Spatial object tracking data:
------------------------------------------------

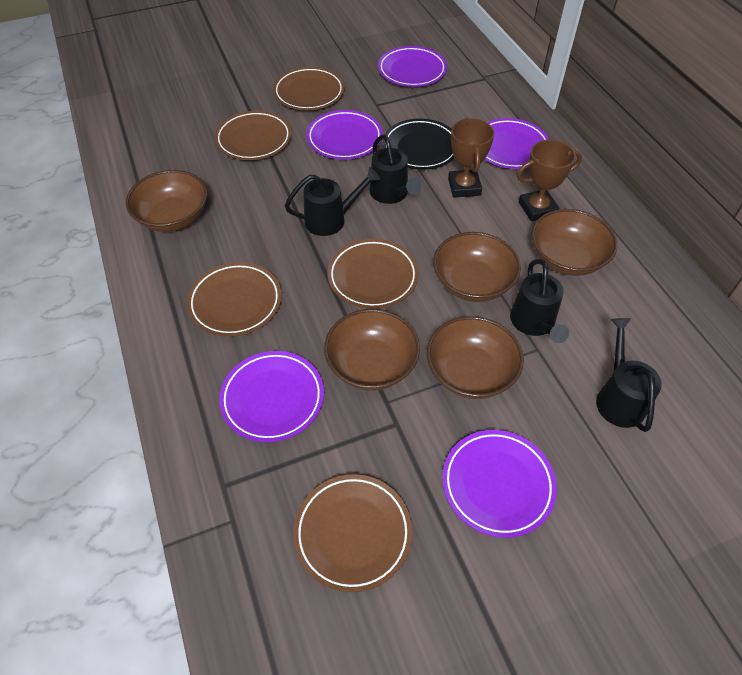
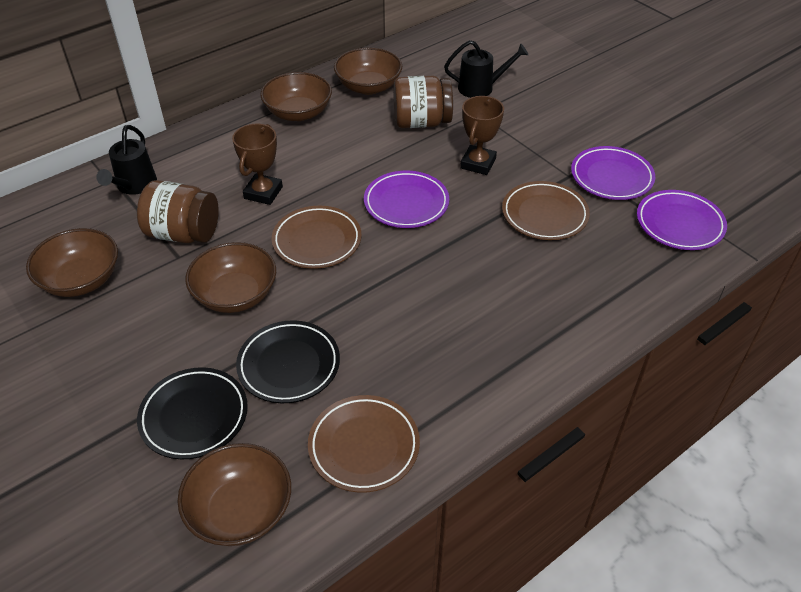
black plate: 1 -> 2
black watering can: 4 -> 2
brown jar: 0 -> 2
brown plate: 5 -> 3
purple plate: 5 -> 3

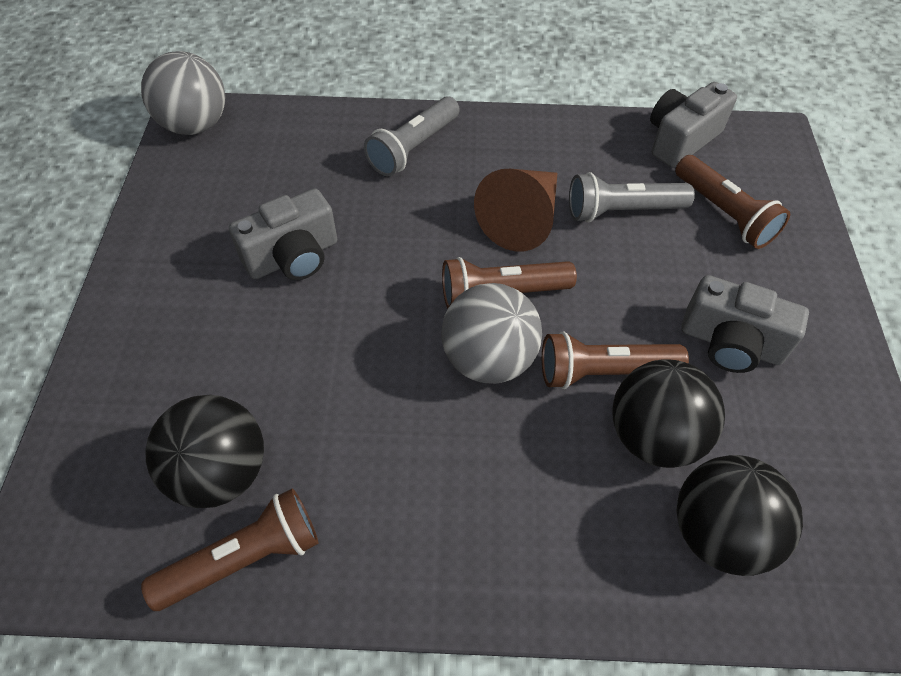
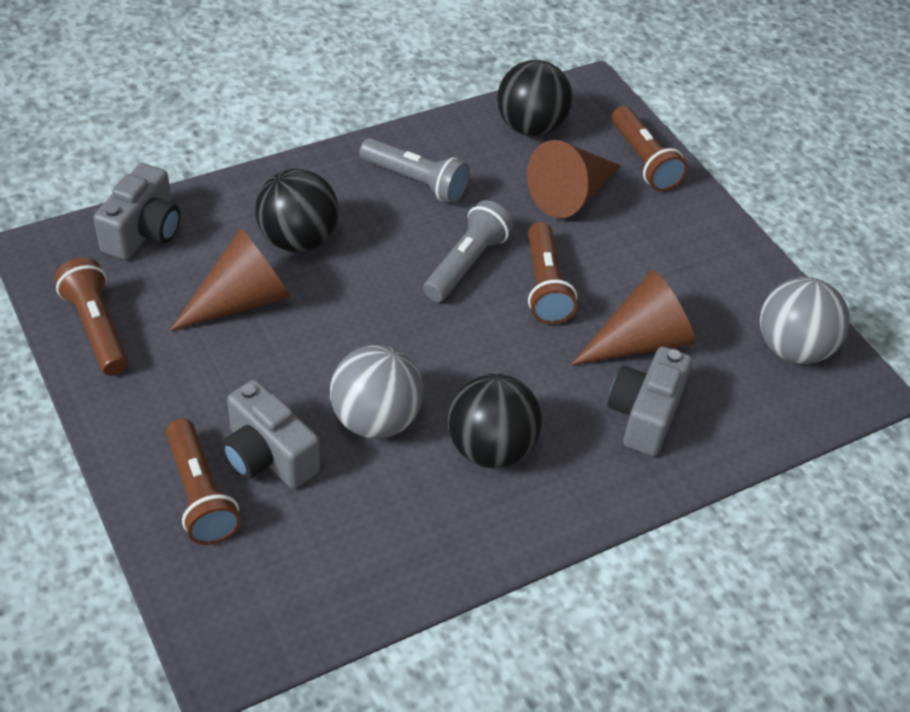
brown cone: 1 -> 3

------------------------------------------------

**Work to complete**. Reprint all the data above verbatim, excluding pictures.

**Written reply**.
black plate: 1 -> 2
black watering can: 4 -> 2
brown jar: 0 -> 2
brown plate: 5 -> 3
purple plate: 5 -> 3

brown cone: 1 -> 3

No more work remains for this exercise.